Supplied data:
┄┄┄┄┄┄

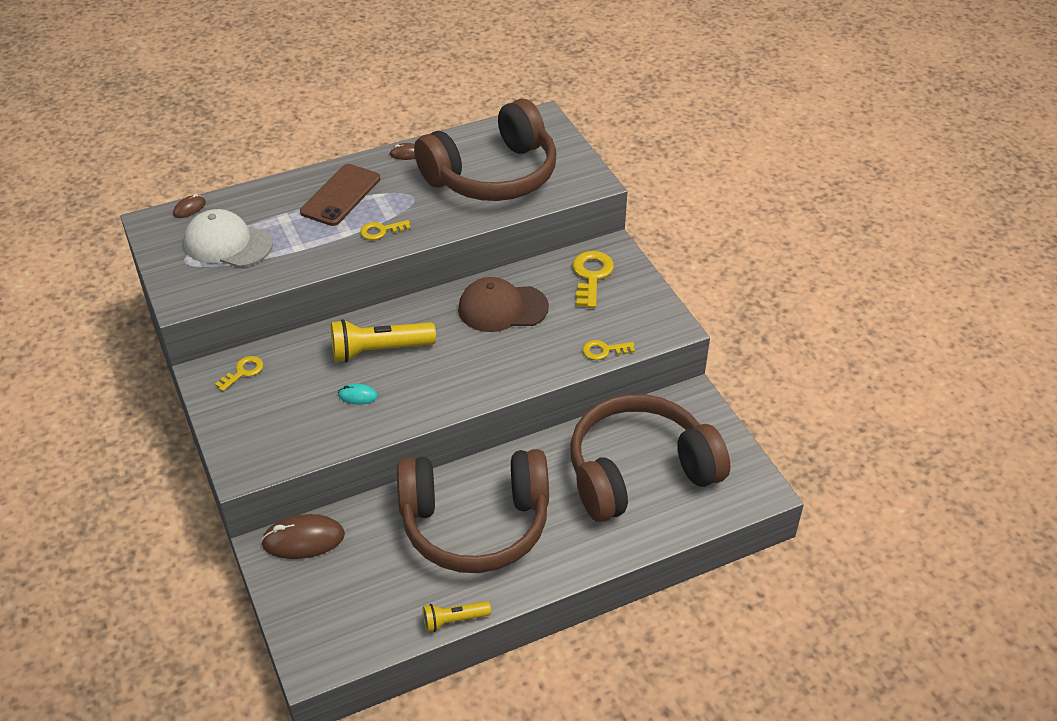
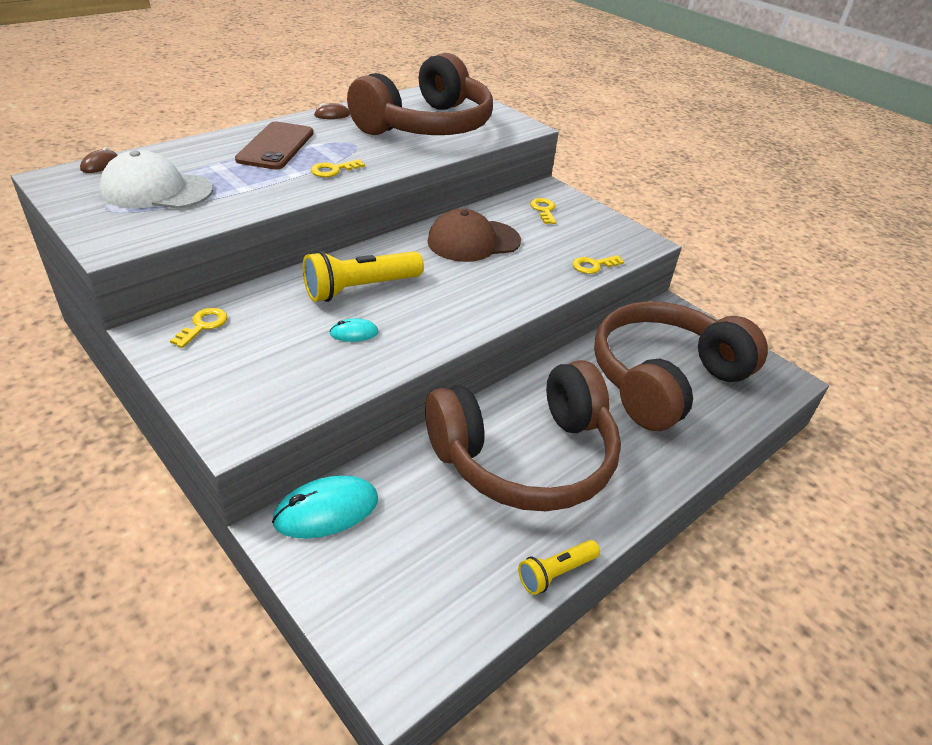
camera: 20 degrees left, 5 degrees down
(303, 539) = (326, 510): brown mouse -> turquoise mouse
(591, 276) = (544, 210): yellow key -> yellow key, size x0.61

┄┄┄┄┄┄

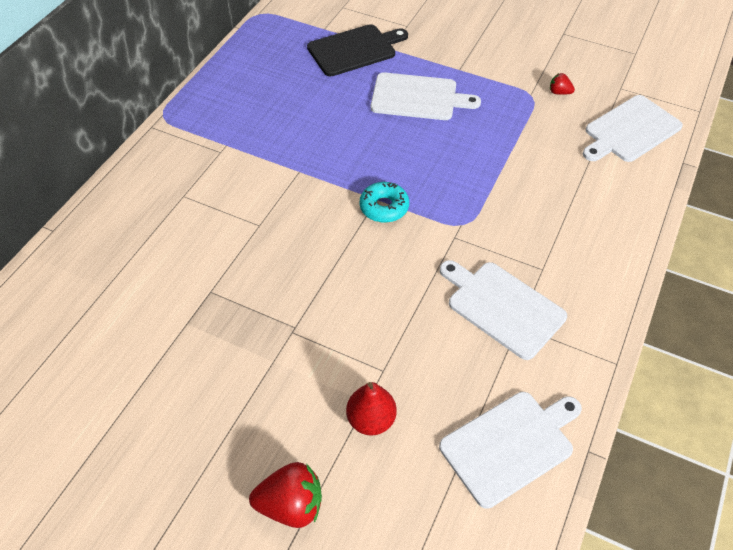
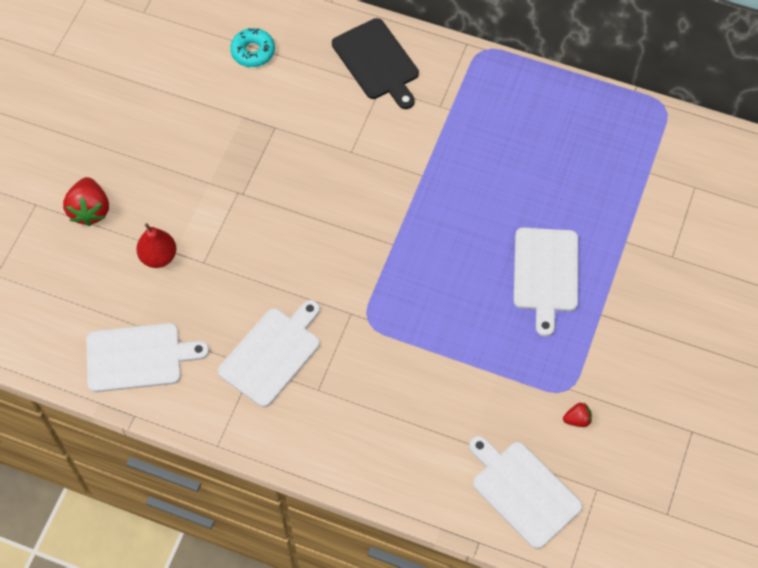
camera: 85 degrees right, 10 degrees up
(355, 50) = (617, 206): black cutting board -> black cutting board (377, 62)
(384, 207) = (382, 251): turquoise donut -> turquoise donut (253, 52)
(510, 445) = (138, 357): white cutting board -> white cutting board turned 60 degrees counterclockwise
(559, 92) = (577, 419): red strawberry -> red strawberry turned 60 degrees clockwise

┄┄┄┄┄┄

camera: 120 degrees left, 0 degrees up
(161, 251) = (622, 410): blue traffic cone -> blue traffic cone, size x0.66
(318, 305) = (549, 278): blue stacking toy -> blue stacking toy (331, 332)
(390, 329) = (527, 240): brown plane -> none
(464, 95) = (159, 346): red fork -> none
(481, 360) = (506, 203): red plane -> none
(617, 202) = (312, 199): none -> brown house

┄┄┄┄┄┄

What the exercise asks: Retype only the stretch of lines above starting at the one with "(355, 50) = (617, 206): black" and stopping at the one with "(559, 92) = (577, 419): red", exactly as written, with both kept.

The answer:
(355, 50) = (617, 206): black cutting board -> black cutting board (377, 62)
(384, 207) = (382, 251): turquoise donut -> turquoise donut (253, 52)
(510, 445) = (138, 357): white cutting board -> white cutting board turned 60 degrees counterclockwise
(559, 92) = (577, 419): red strawberry -> red strawberry turned 60 degrees clockwise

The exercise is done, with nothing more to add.